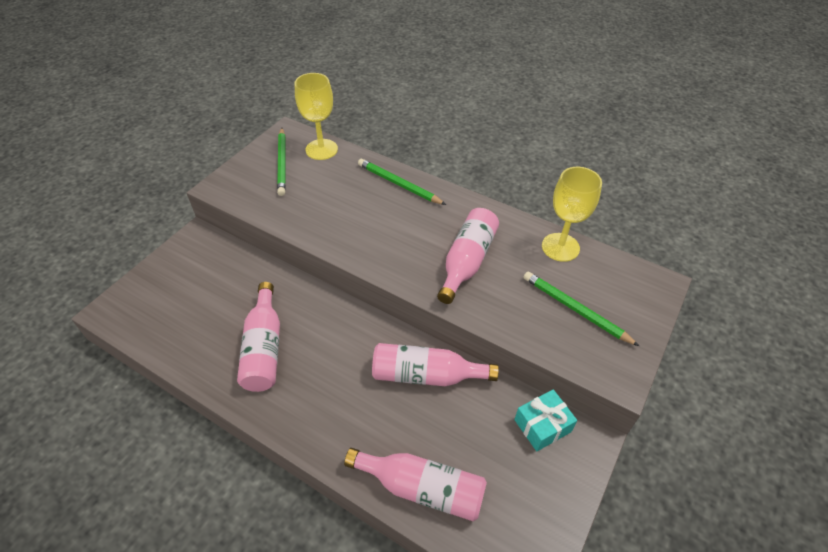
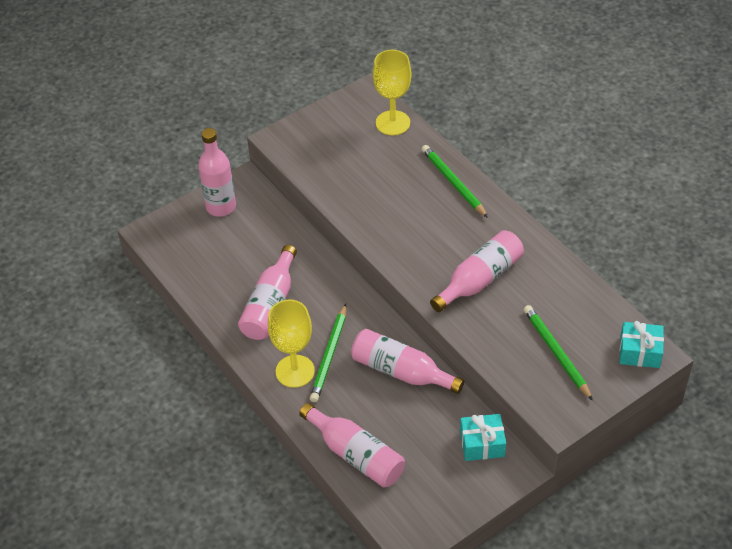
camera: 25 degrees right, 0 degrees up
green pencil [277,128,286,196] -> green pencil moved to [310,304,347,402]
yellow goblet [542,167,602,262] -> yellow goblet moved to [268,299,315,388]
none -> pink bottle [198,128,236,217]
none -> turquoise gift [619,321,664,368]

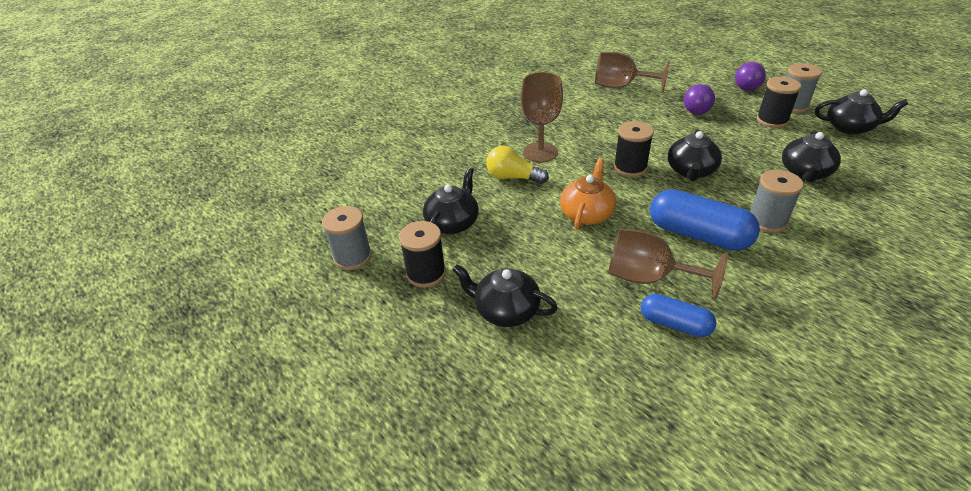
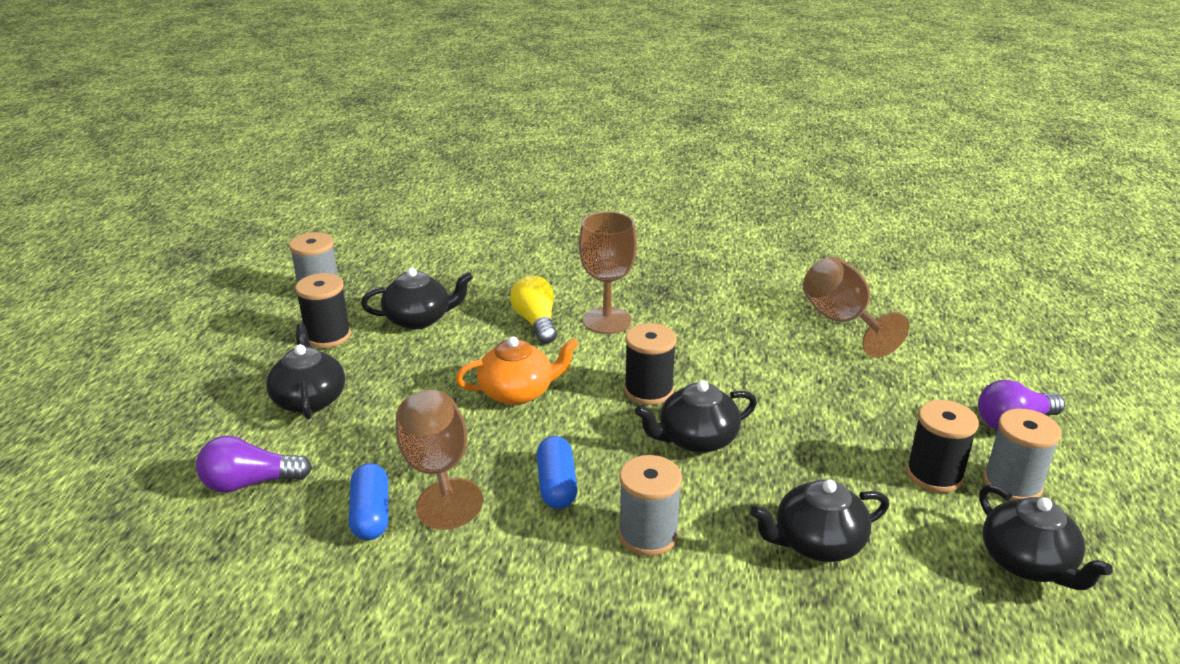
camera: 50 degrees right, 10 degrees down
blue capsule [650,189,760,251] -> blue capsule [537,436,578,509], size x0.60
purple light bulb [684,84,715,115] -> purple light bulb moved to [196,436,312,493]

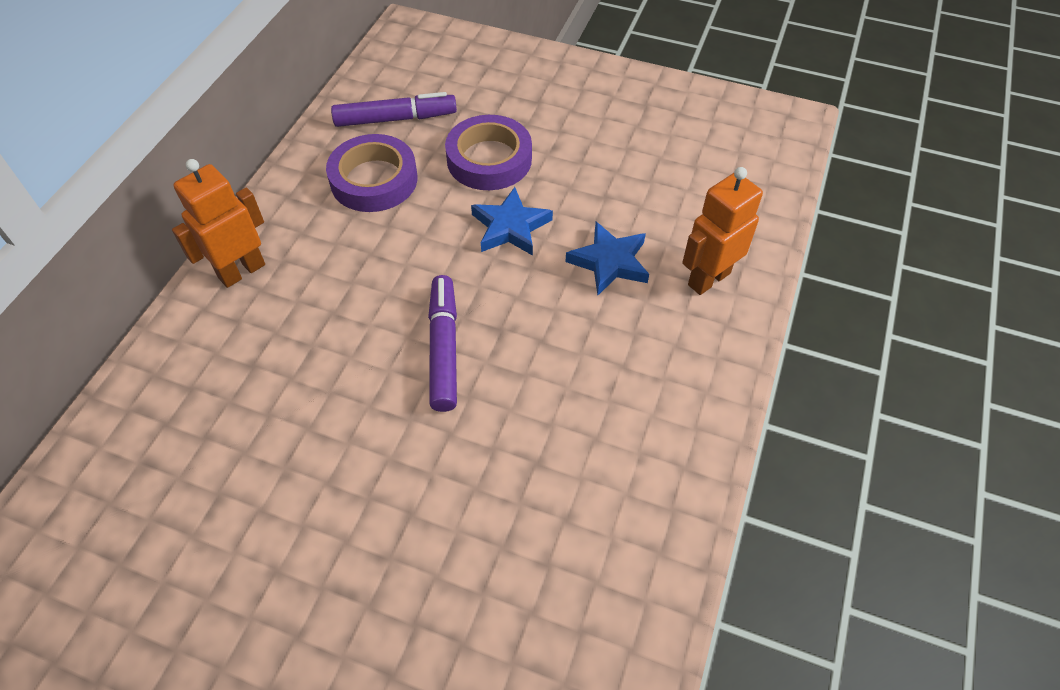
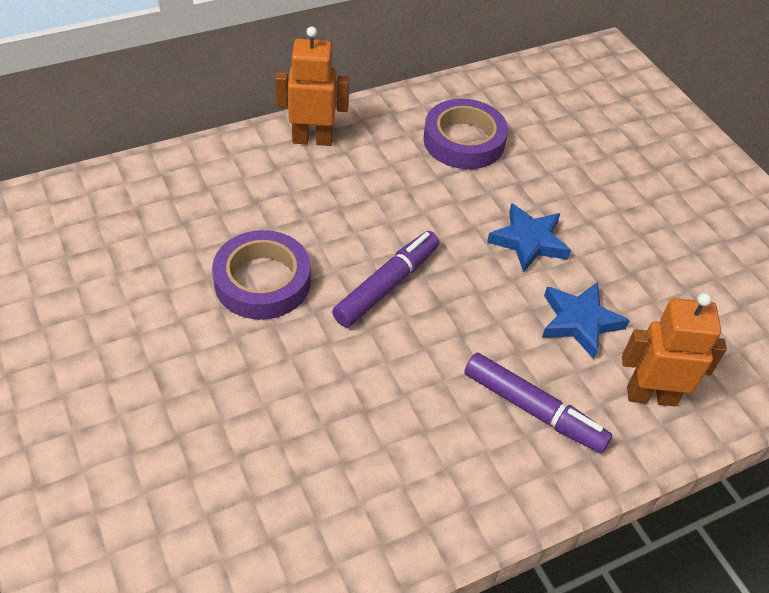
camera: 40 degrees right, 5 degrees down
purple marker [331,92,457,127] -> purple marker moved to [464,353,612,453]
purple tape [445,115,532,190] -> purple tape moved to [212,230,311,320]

==

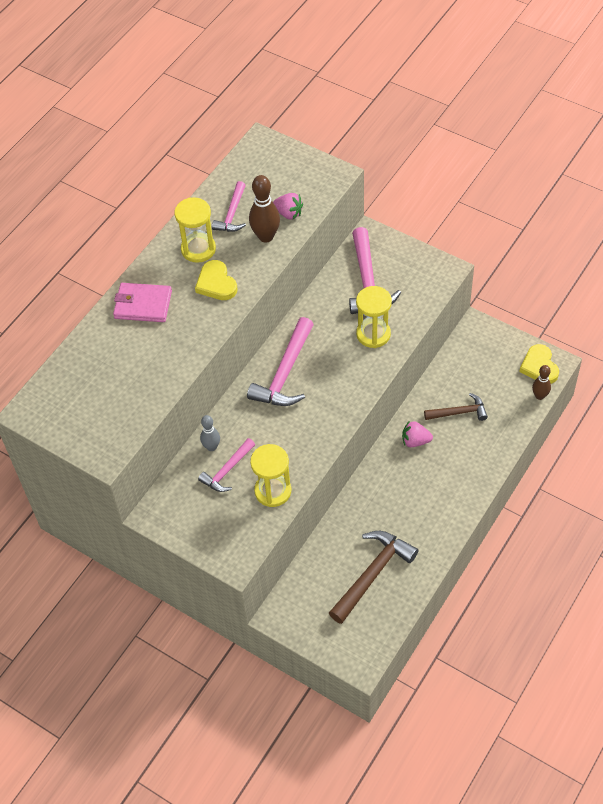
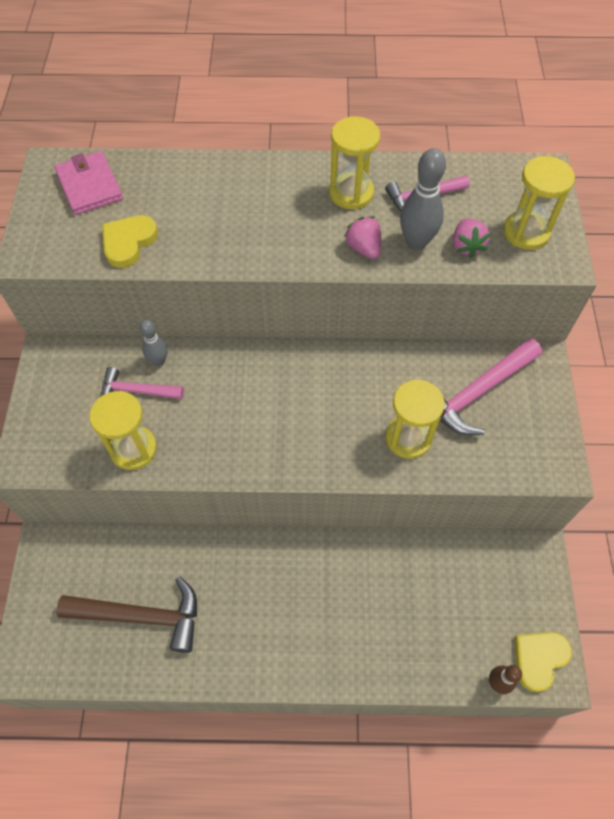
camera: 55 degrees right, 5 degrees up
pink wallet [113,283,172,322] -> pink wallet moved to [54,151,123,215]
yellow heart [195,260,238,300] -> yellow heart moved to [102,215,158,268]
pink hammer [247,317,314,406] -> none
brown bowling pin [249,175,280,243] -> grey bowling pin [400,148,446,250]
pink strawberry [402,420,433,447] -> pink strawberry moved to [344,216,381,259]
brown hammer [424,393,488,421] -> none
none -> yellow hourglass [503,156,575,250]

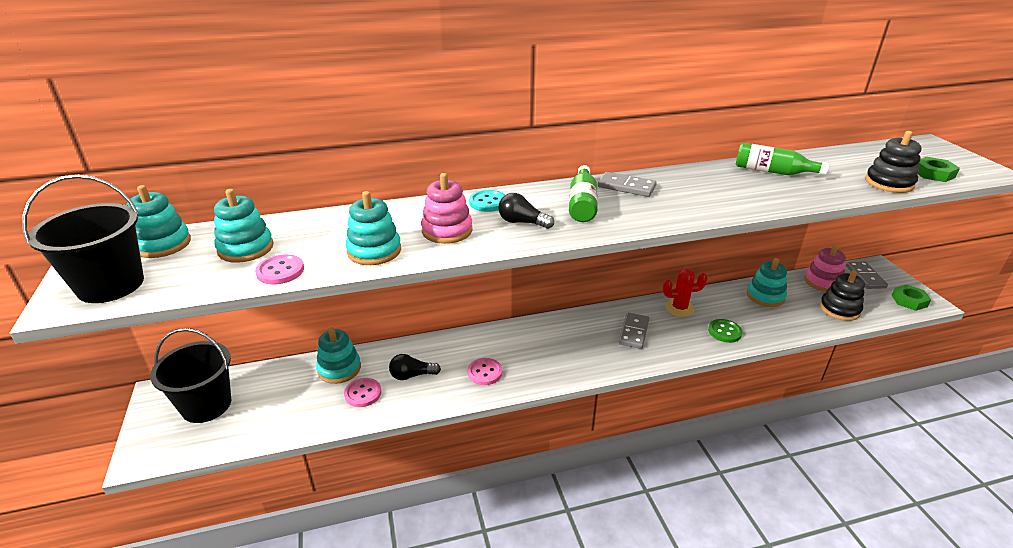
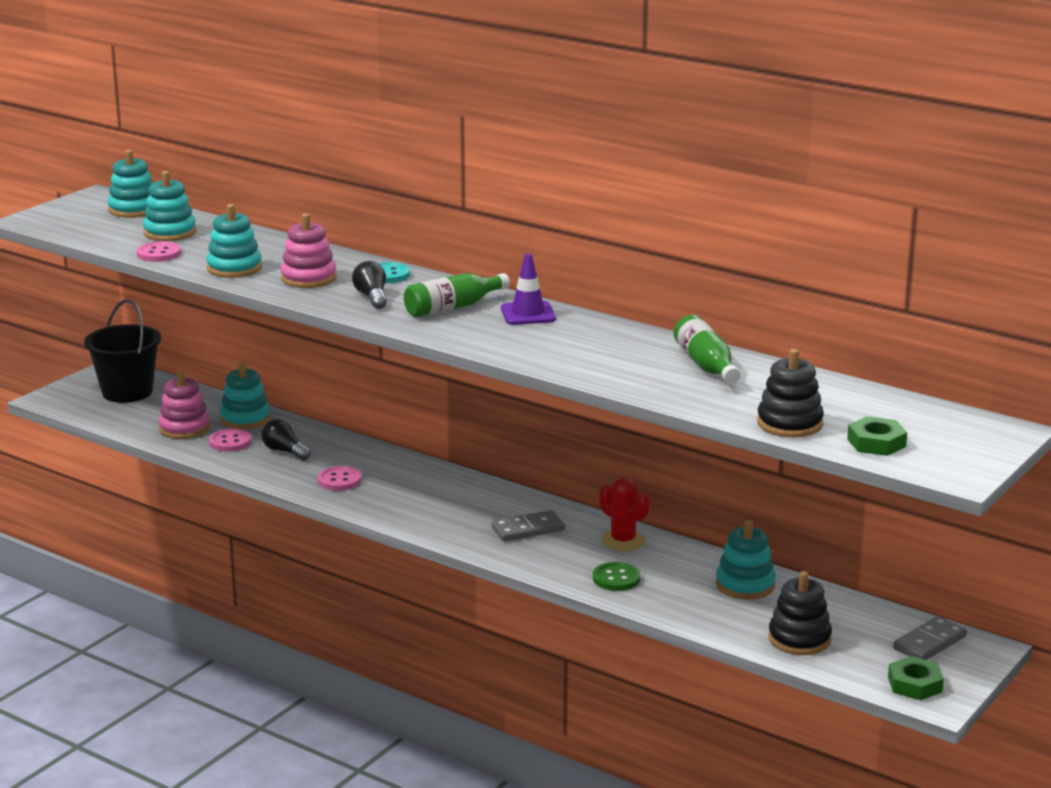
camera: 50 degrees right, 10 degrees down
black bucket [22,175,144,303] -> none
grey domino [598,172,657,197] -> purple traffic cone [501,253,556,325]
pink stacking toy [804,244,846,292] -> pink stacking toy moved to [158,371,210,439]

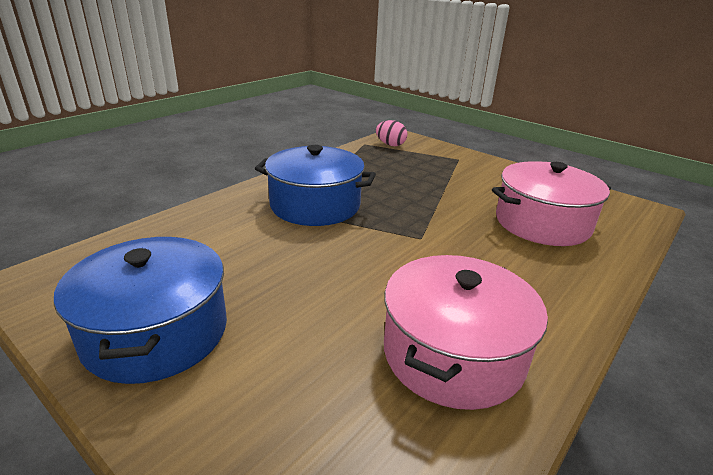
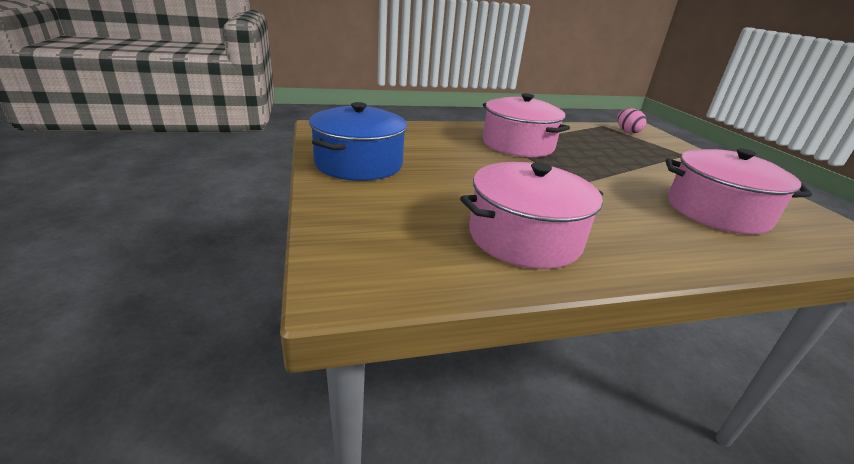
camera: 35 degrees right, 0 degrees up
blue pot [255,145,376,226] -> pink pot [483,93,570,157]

▶ _Problem description_:
Would you please return all lines of the data that include the word "none"?

▶ _Task response_:
none -> pink bottle [198,128,236,217]
none -> turquoise gift [619,321,664,368]
pink hammer [247,317,314,406] -> none
brown hammer [424,393,488,421] -> none
none -> yellow hourglass [503,156,575,250]
black bucket [22,175,144,303] -> none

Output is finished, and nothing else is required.